Exercise materials:
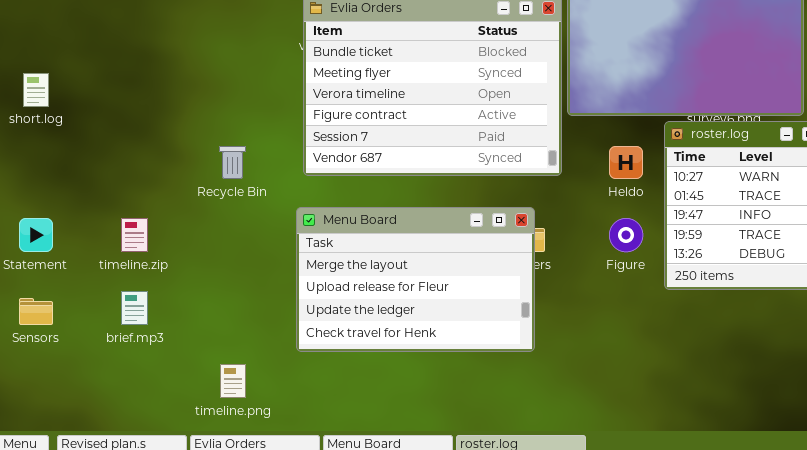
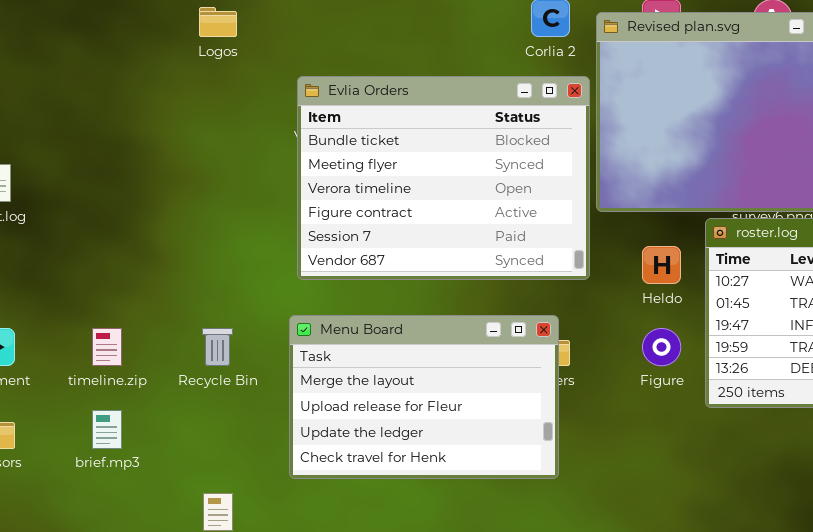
Recycle Bin: [219,146,246,179] -> [202,328,233,366], moved

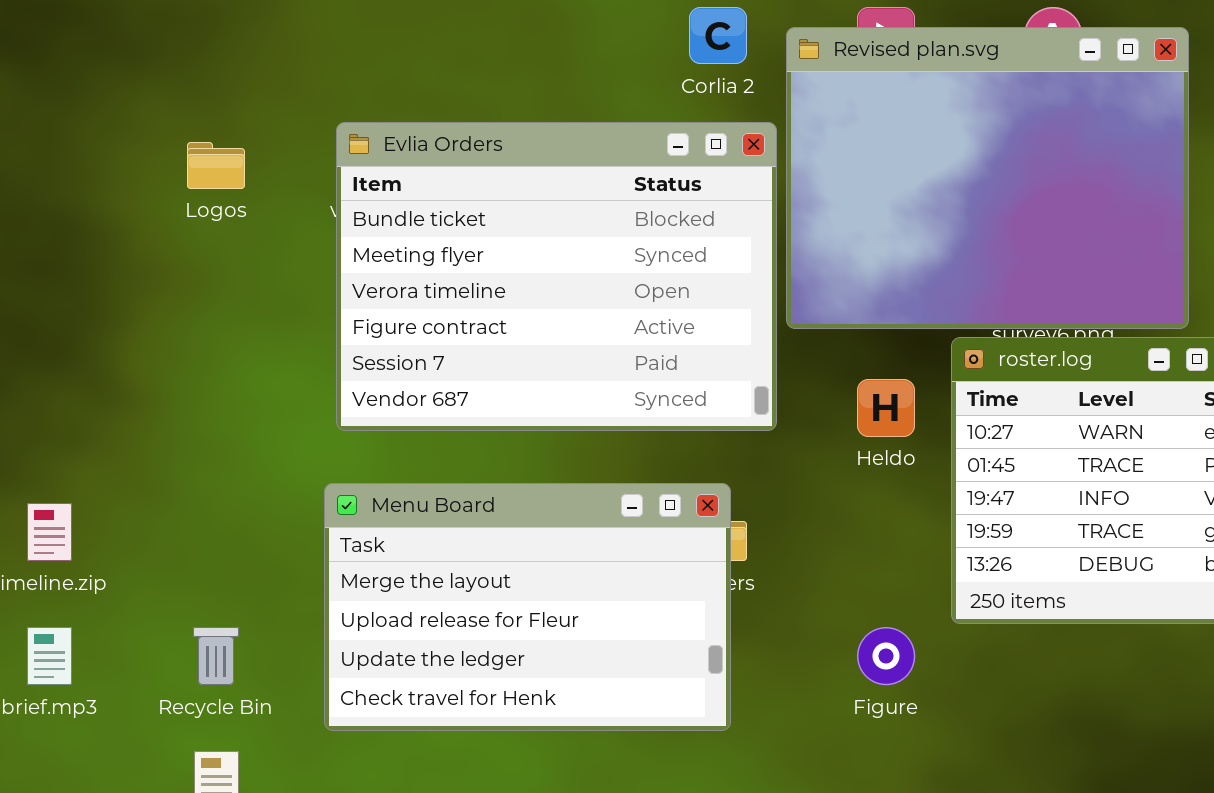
Logos: [199,7,237,37] -> [187,142,245,189], moved
Recycle Bin: [202,328,233,366] -> [193,627,239,685], moved
Figure: [642,328,681,366] -> [857,627,915,685], moved

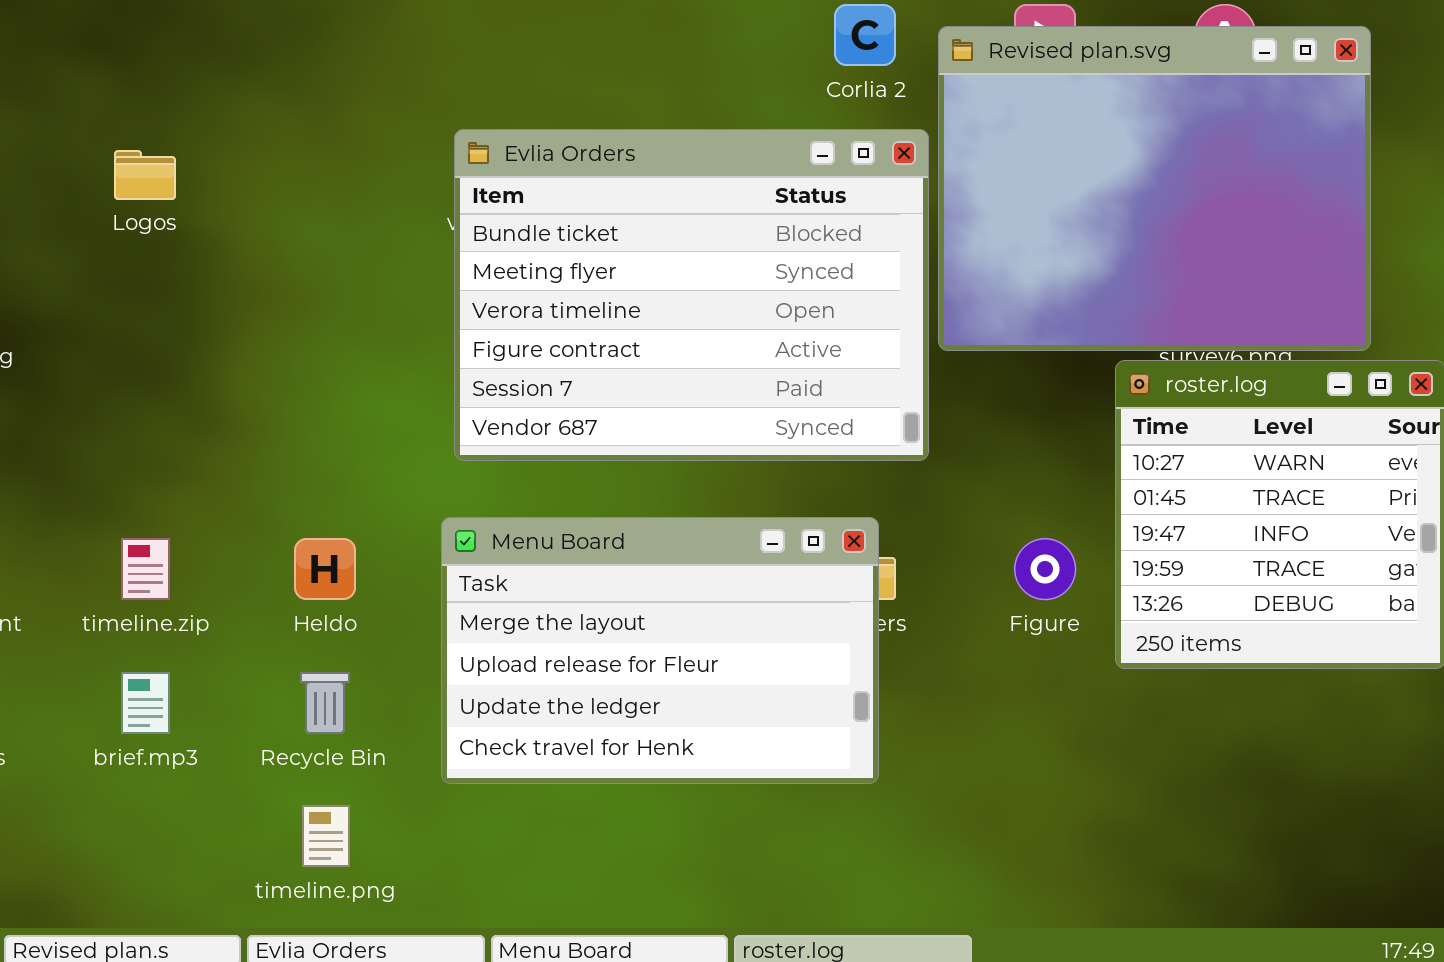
Logos: [187,142,245,189] -> [114,150,176,200], moved
Heldo: [857,379,915,437] -> [294,538,356,600], moved
Figure: [857,627,915,685] -> [1014,538,1076,600], moved

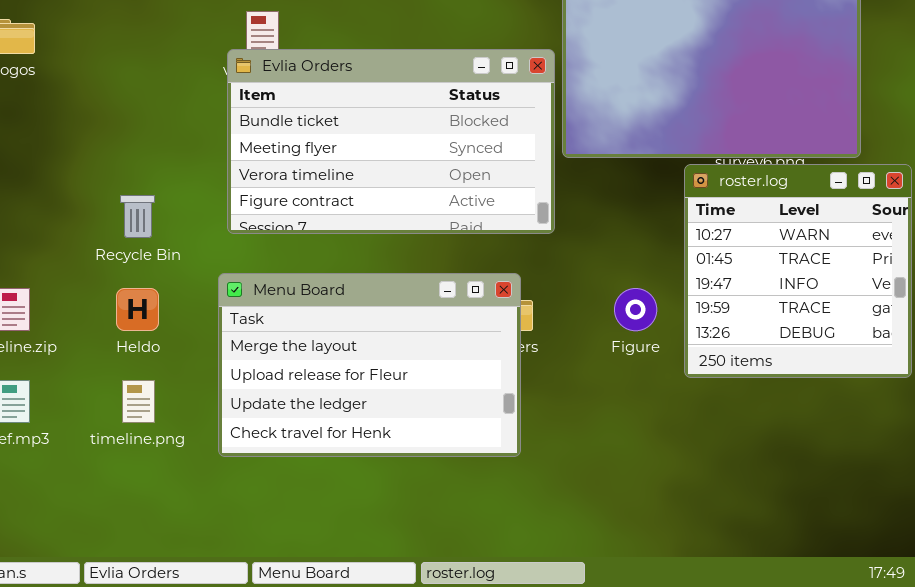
Evlia Orders: [454,129,929,461] -> [227,49,555,234], resized
Recycle Bin: [300,672,350,734] -> [120,195,155,238], moved
timeline.png: [302,805,350,867] -> [122,380,155,423], moved

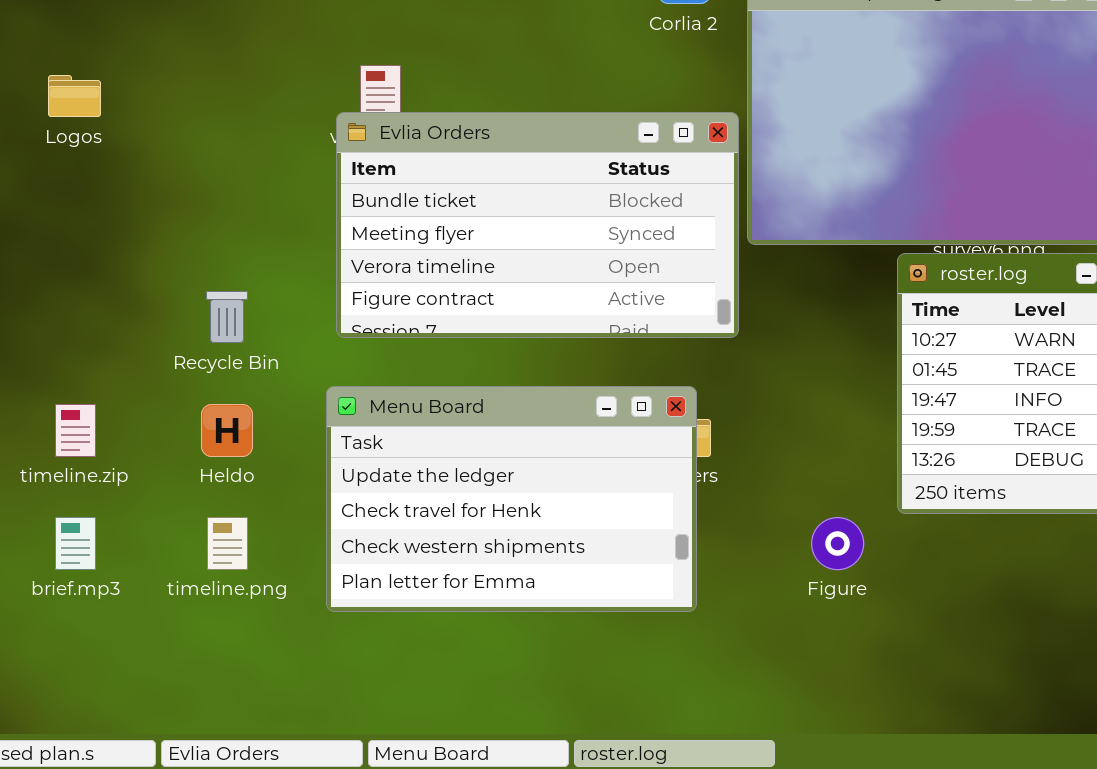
Menu Board: [218,273,521,457] -> [326,386,697,612], scrolled down 2 rows
Figure: [614,288,657,331] -> [811,517,864,570], moved

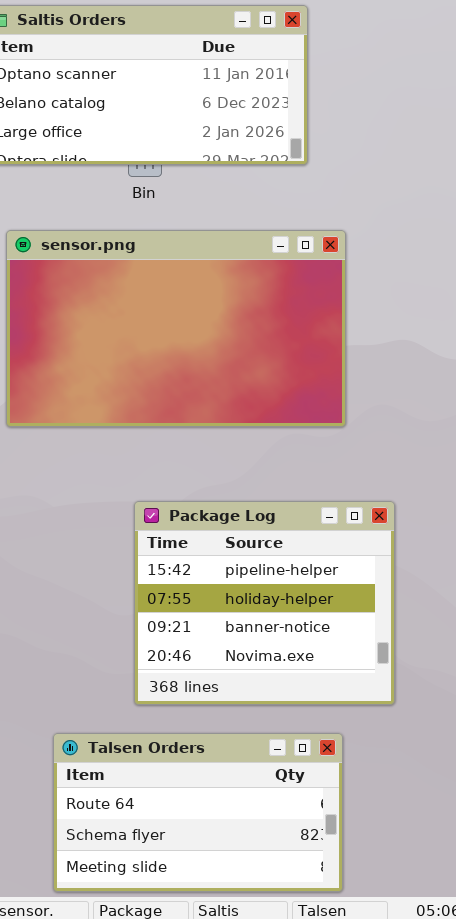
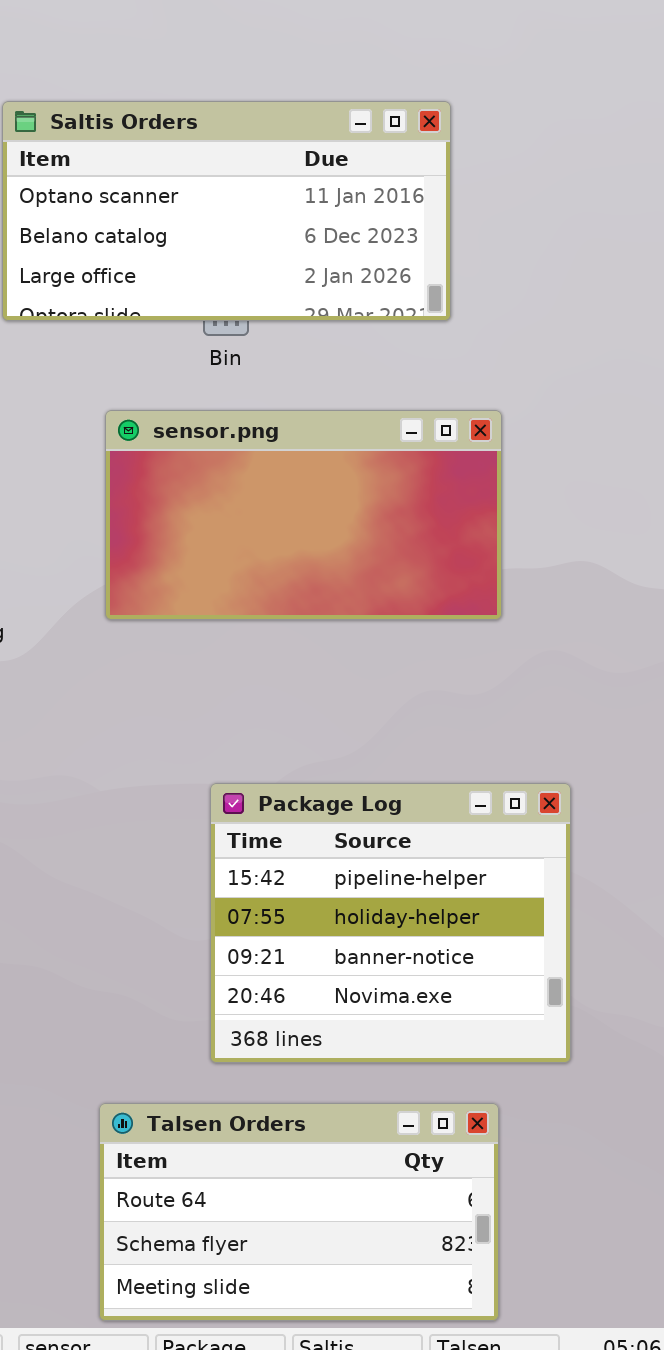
sensor.png: [6,230,346,427] -> [105,410,502,620], resized

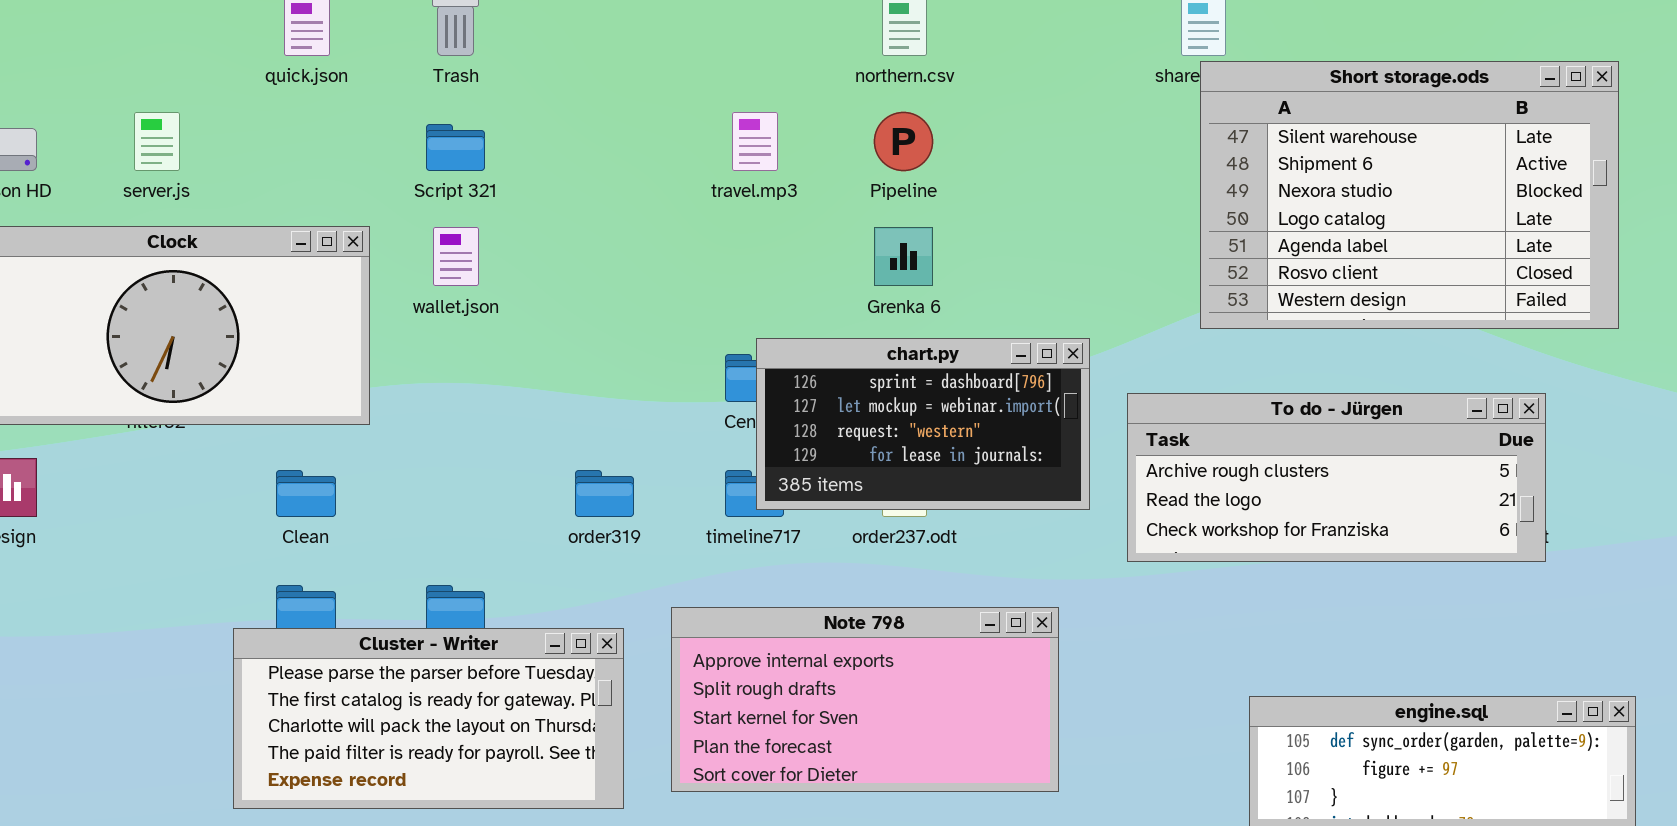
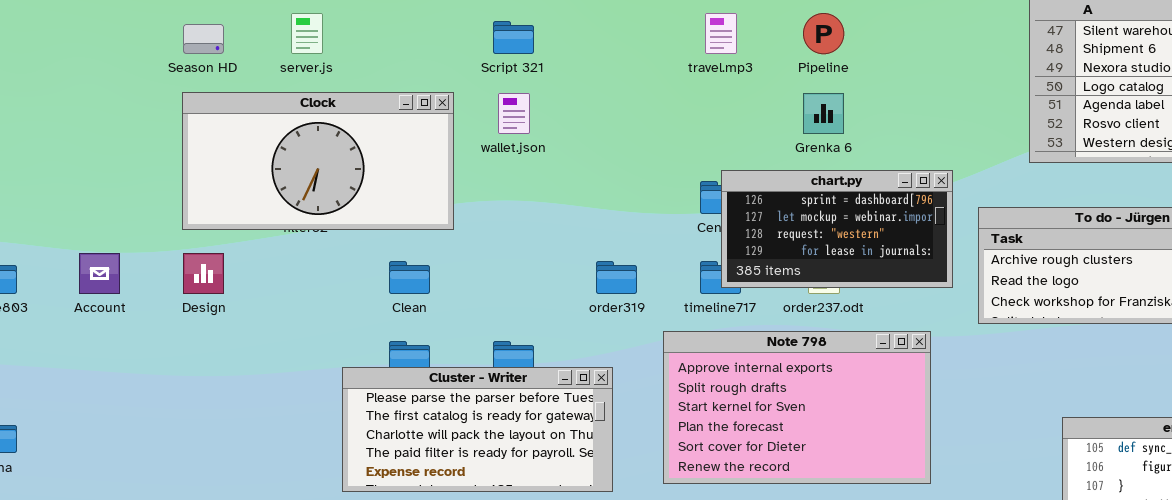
Note 798: [671,607,1059,792] -> [663,331,931,484], resized
Cluster - Writer: [233,628,624,809] -> [342,367,613,492], moved

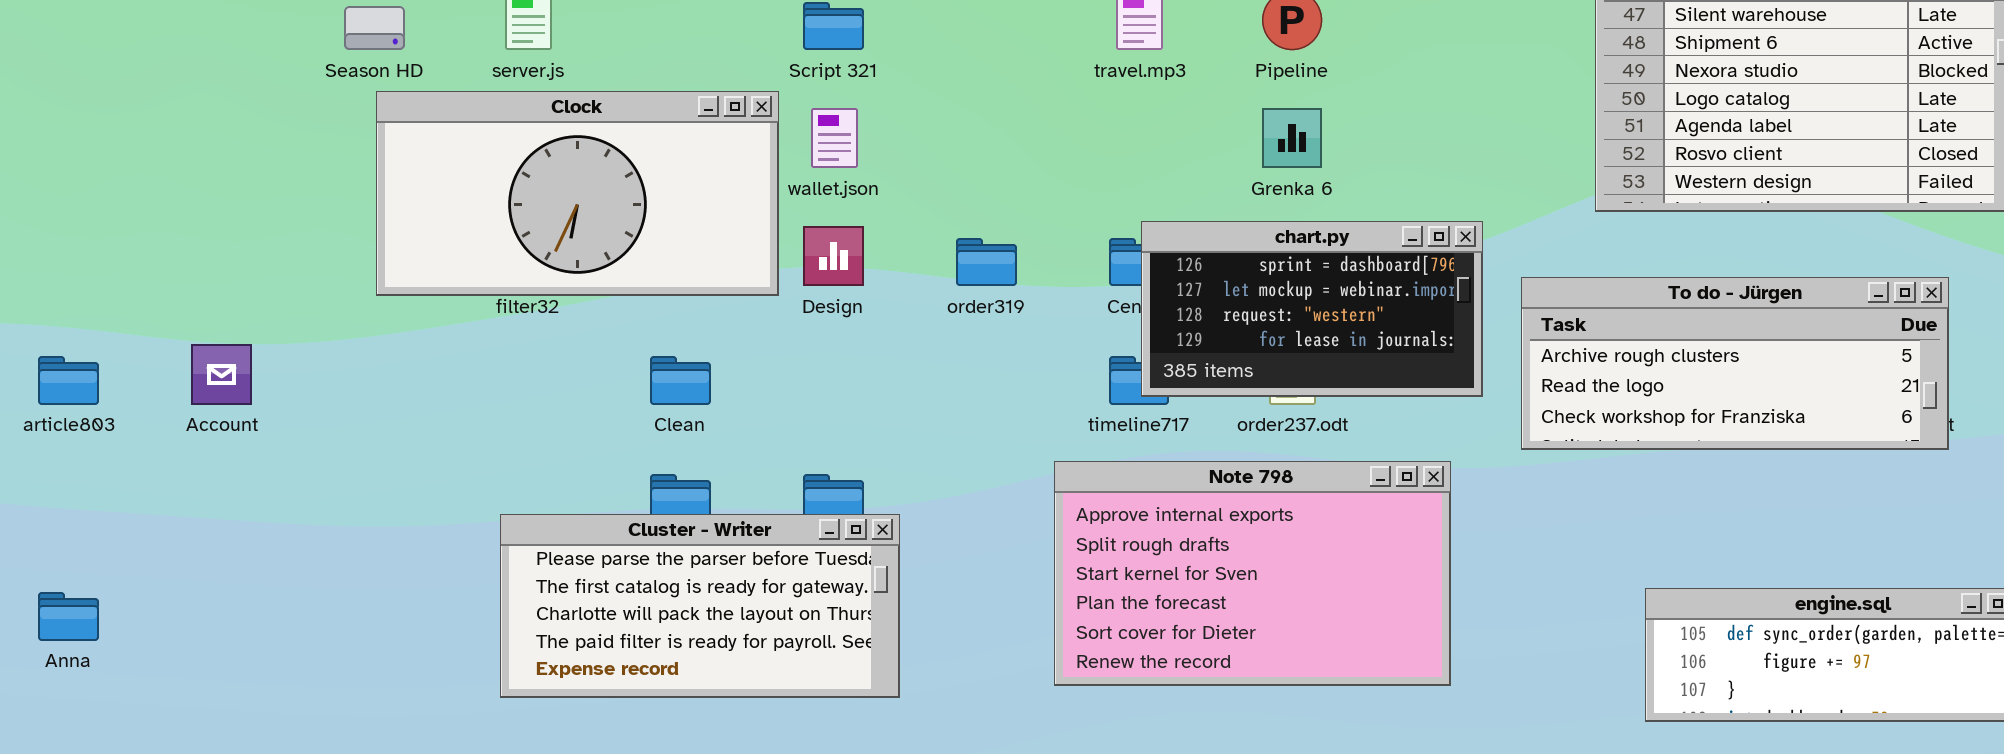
Clock: [182,92,454,230] -> [376,91,779,296], moved
Design: [183,253,224,294] -> [803,226,864,286], moved
order319: [596,261,637,294] -> [956,238,1017,286], moved
Cluster - Writer: [342,367,613,492] -> [500,514,900,698], moved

What the task requires:
With the pictures removed, print the entries above exactly.

Result of the exercise:
Recycle Bin: [219,146,246,179] -> [202,328,233,366], moved

Logos: [199,7,237,37] -> [187,142,245,189], moved
Recycle Bin: [202,328,233,366] -> [193,627,239,685], moved
Figure: [642,328,681,366] -> [857,627,915,685], moved

Logos: [187,142,245,189] -> [114,150,176,200], moved
Heldo: [857,379,915,437] -> [294,538,356,600], moved
Figure: [857,627,915,685] -> [1014,538,1076,600], moved

Evlia Orders: [454,129,929,461] -> [227,49,555,234], resized
Recycle Bin: [300,672,350,734] -> [120,195,155,238], moved
timeline.png: [302,805,350,867] -> [122,380,155,423], moved

Menu Board: [218,273,521,457] -> [326,386,697,612], scrolled down 2 rows
Figure: [614,288,657,331] -> [811,517,864,570], moved

sensor.png: [6,230,346,427] -> [105,410,502,620], resized

Note 798: [671,607,1059,792] -> [663,331,931,484], resized
Cluster - Writer: [233,628,624,809] -> [342,367,613,492], moved

Clock: [182,92,454,230] -> [376,91,779,296], moved
Design: [183,253,224,294] -> [803,226,864,286], moved
order319: [596,261,637,294] -> [956,238,1017,286], moved
Cluster - Writer: [342,367,613,492] -> [500,514,900,698], moved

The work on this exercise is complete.